Image comparison data:
┌──

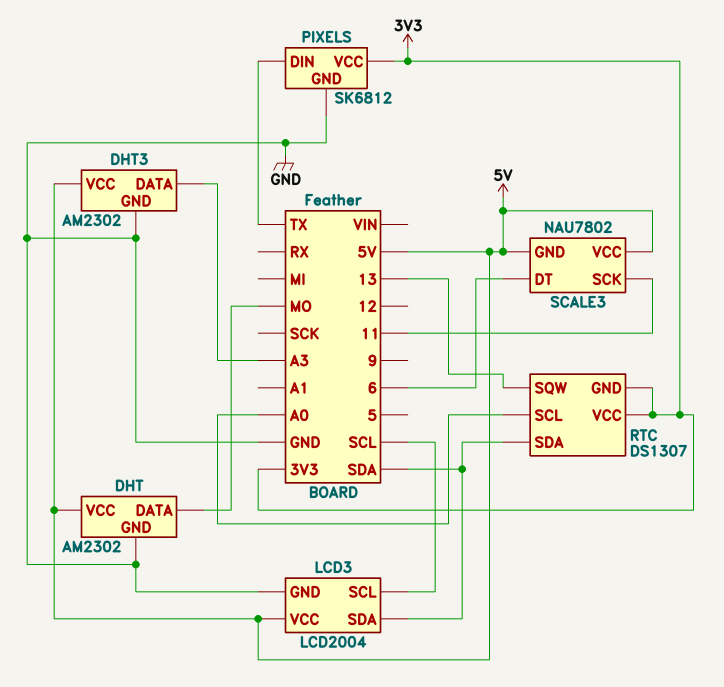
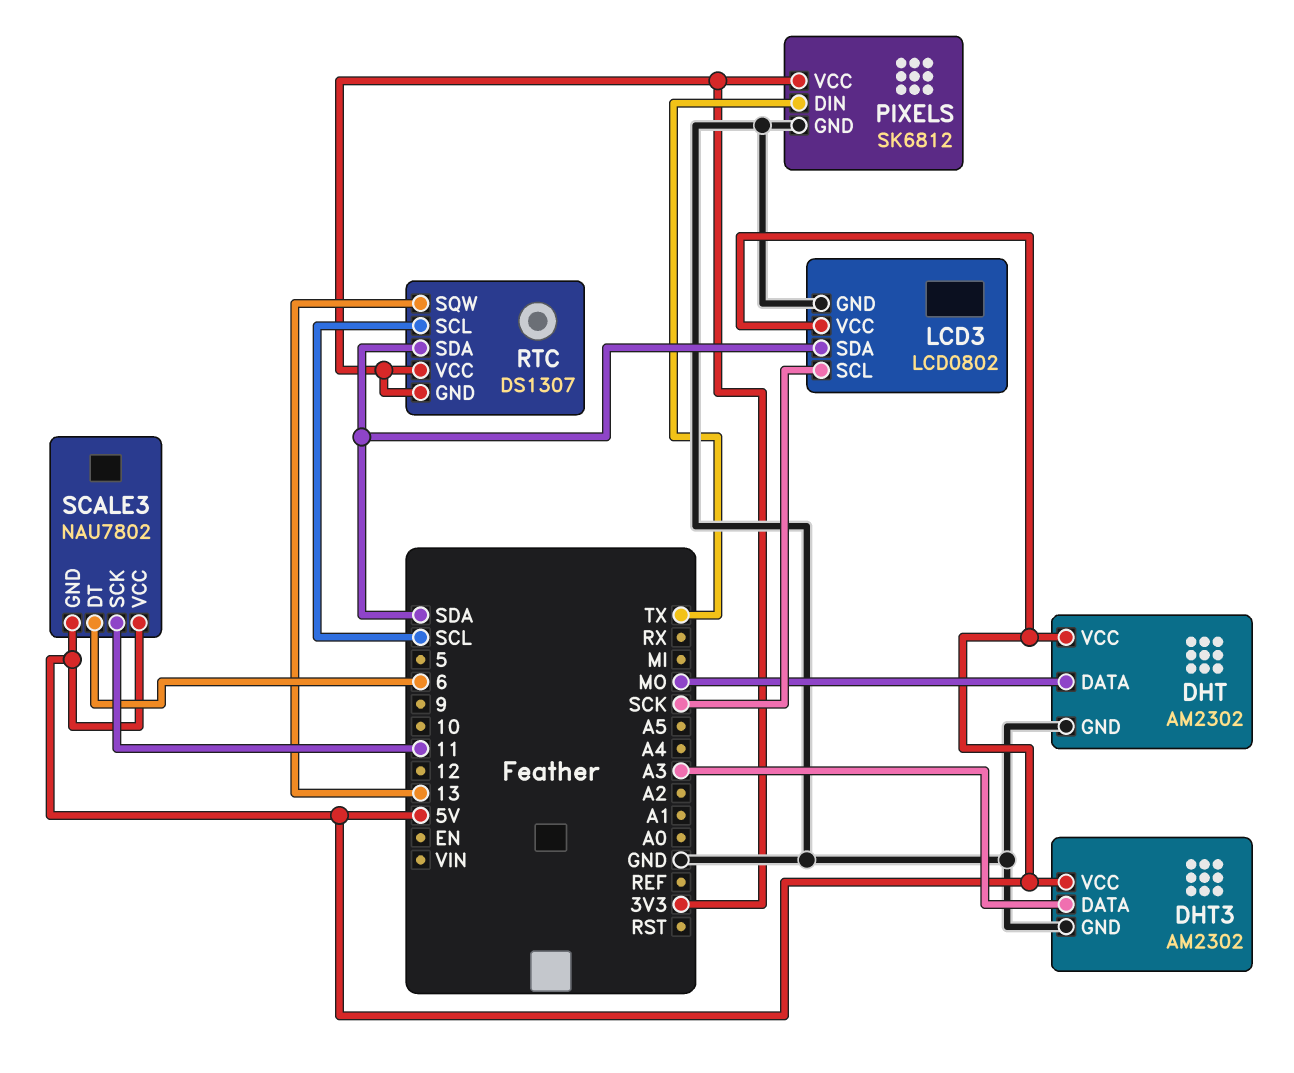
LCD3: LCD2004 -> LCD0802
LCD3 pin SCL: SCL -> SCK
RTC pin SCL: A0 -> SCL

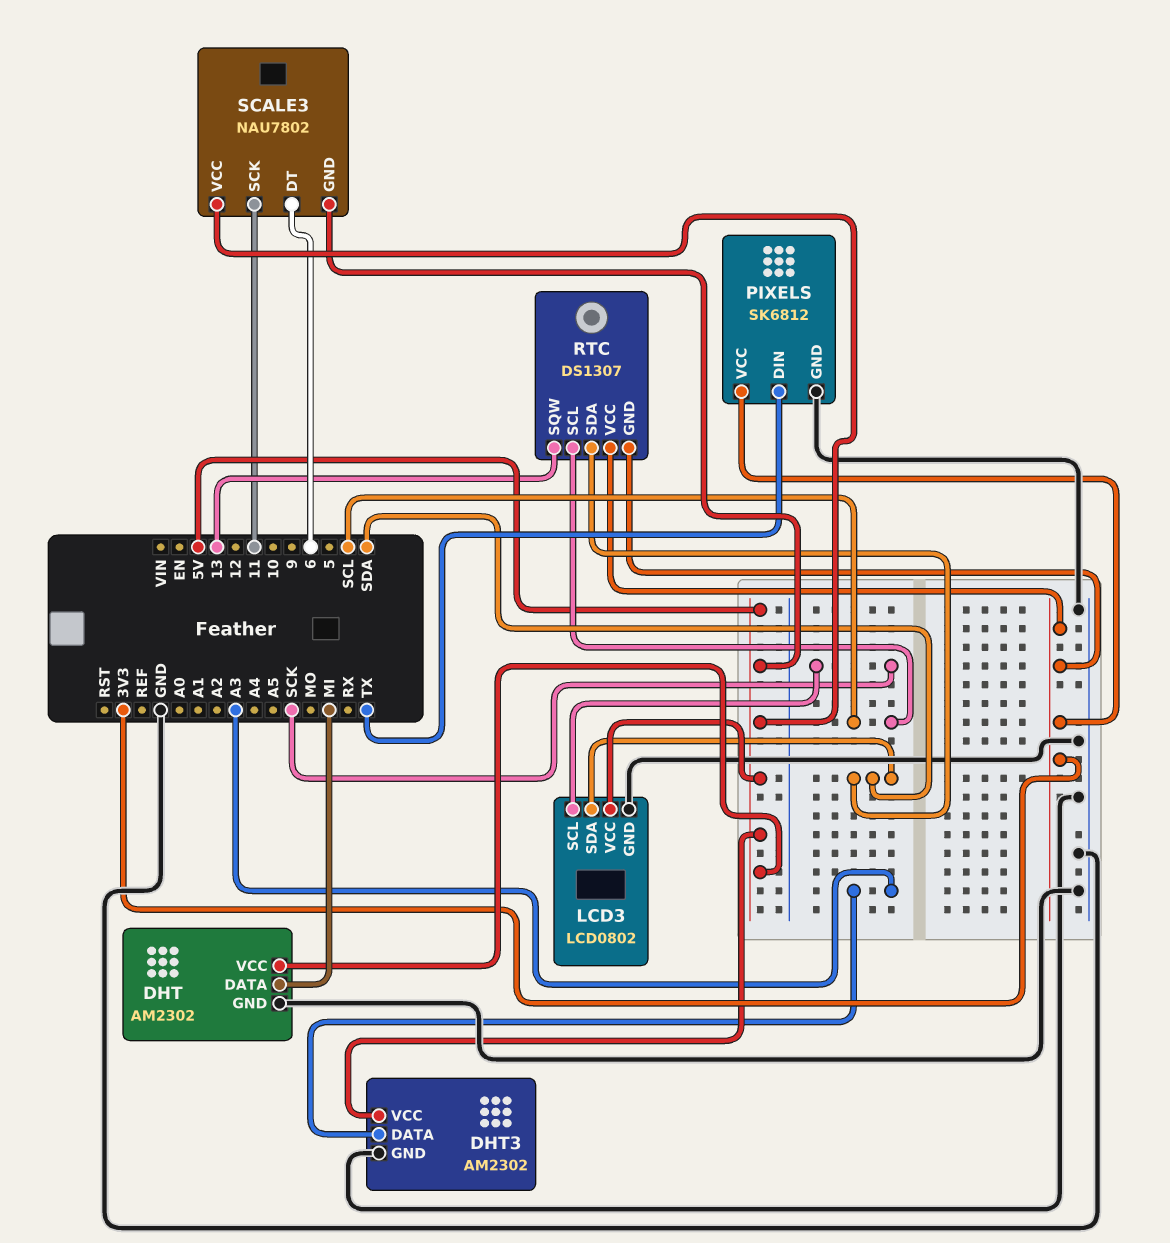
DHT pin DATA: MO -> MI

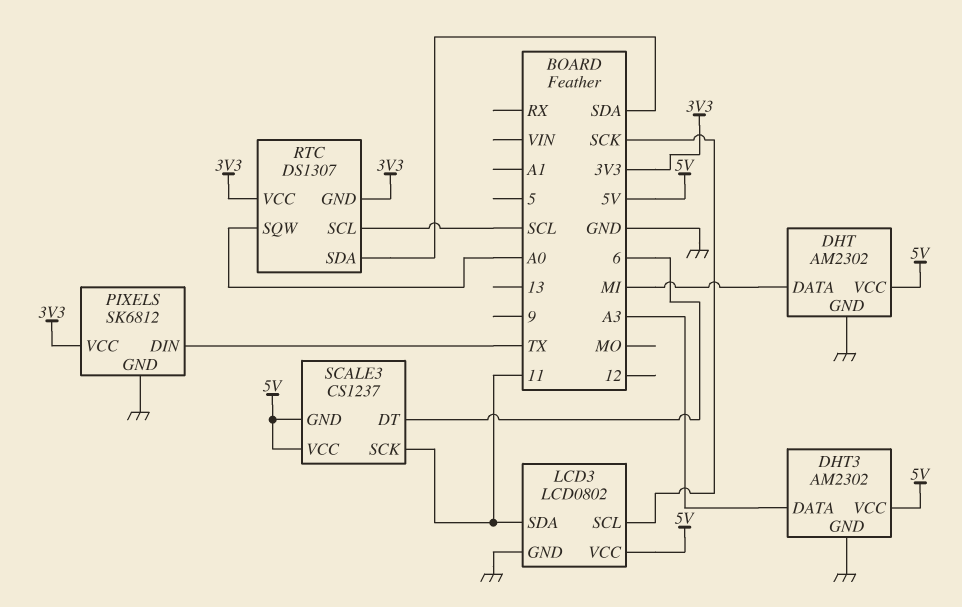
LCD3 pin SDA: SDA -> 11
RTC pin SQW: 13 -> A0
SCALE3: NAU7802 -> CS1237

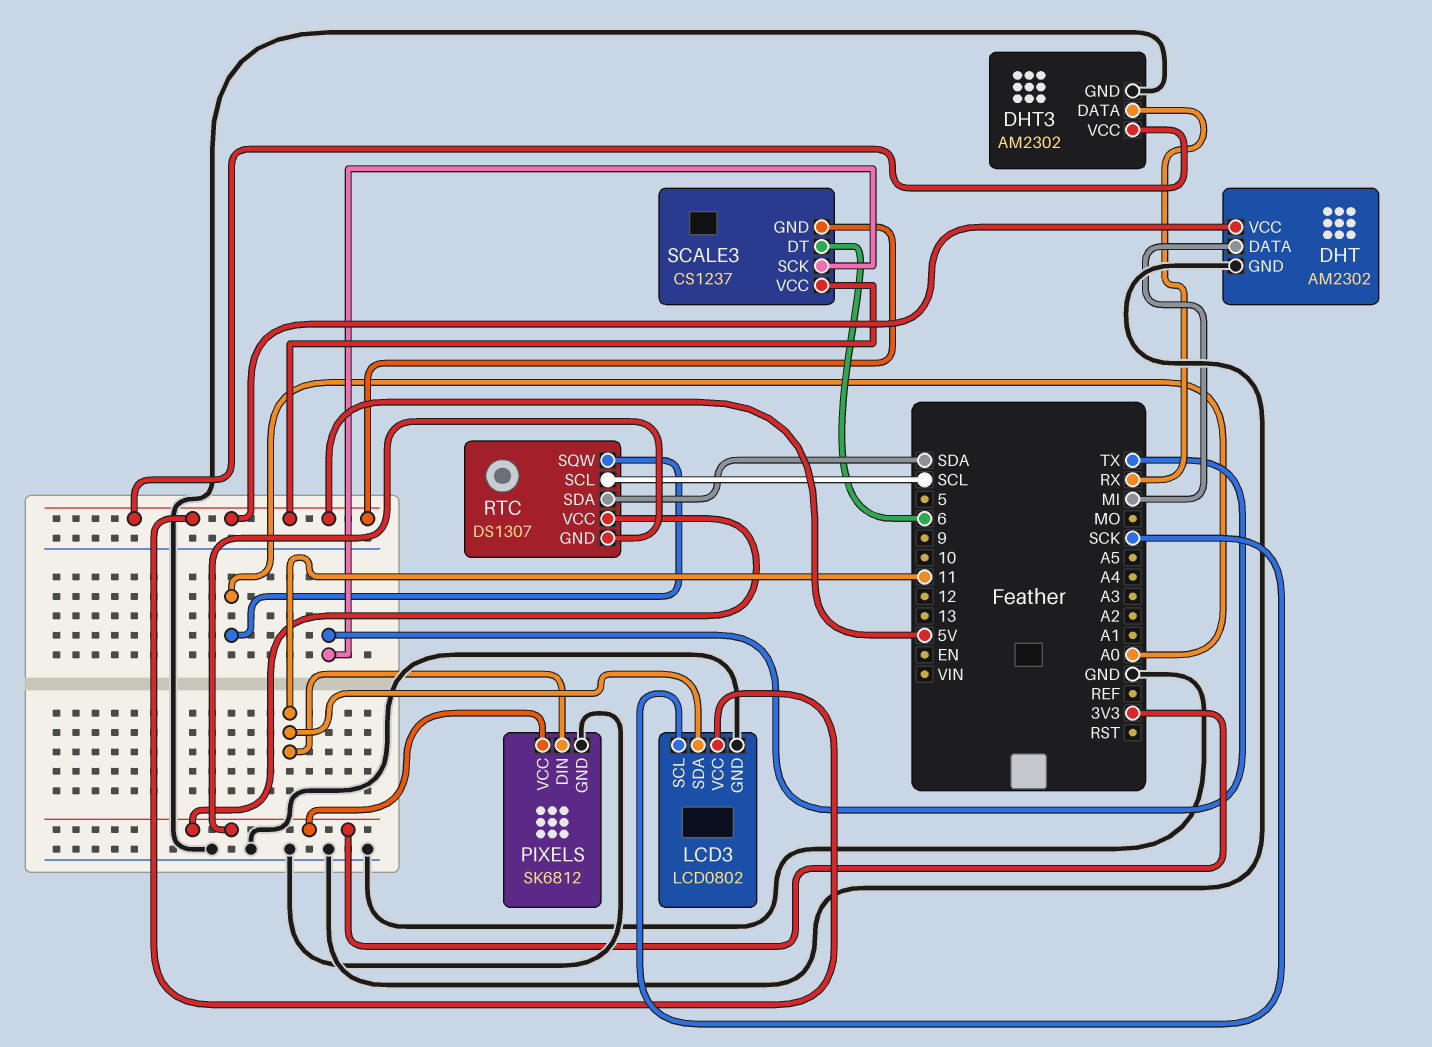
DHT3 pin DATA: A3 -> RX
PIXELS pin DIN: TX -> 11
SCALE3 pin SCK: 11 -> TX

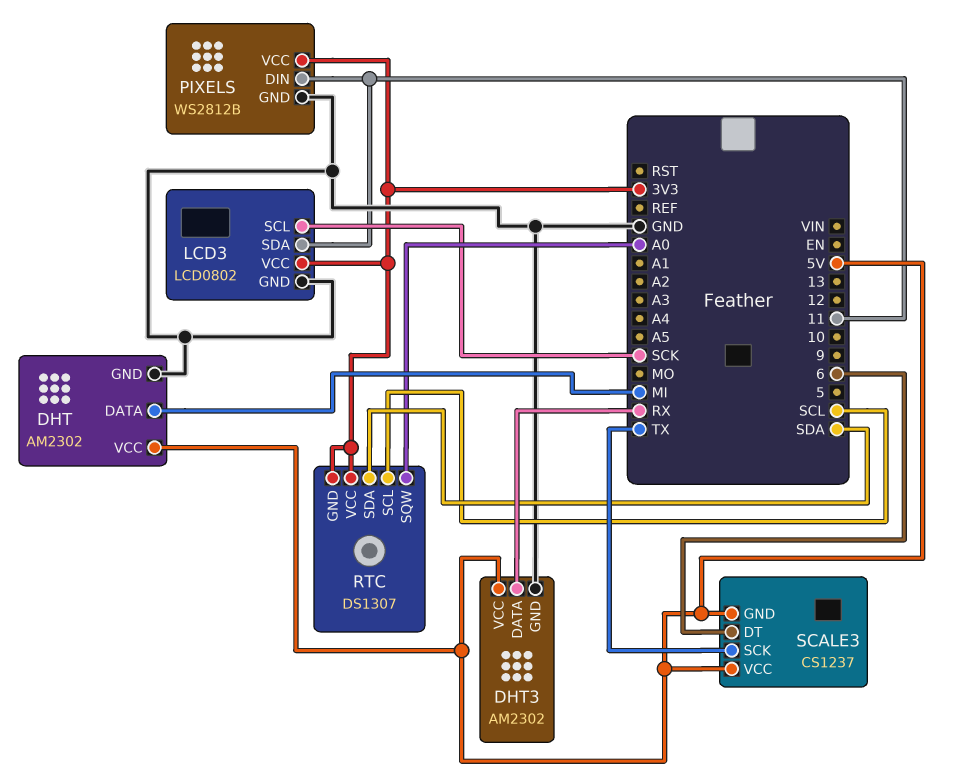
LCD3 pin VCC: 5V -> 3V3
PIXELS: SK6812 -> WS2812B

└──

Retype, without any picture, exactly the lines from the one with "DHT pin DATA: MO -> MI" through the end of the entries, inclusive.

Output for this exercise:
DHT pin DATA: MO -> MI

LCD3 pin SDA: SDA -> 11
RTC pin SQW: 13 -> A0
SCALE3: NAU7802 -> CS1237

DHT3 pin DATA: A3 -> RX
PIXELS pin DIN: TX -> 11
SCALE3 pin SCK: 11 -> TX

LCD3 pin VCC: 5V -> 3V3
PIXELS: SK6812 -> WS2812B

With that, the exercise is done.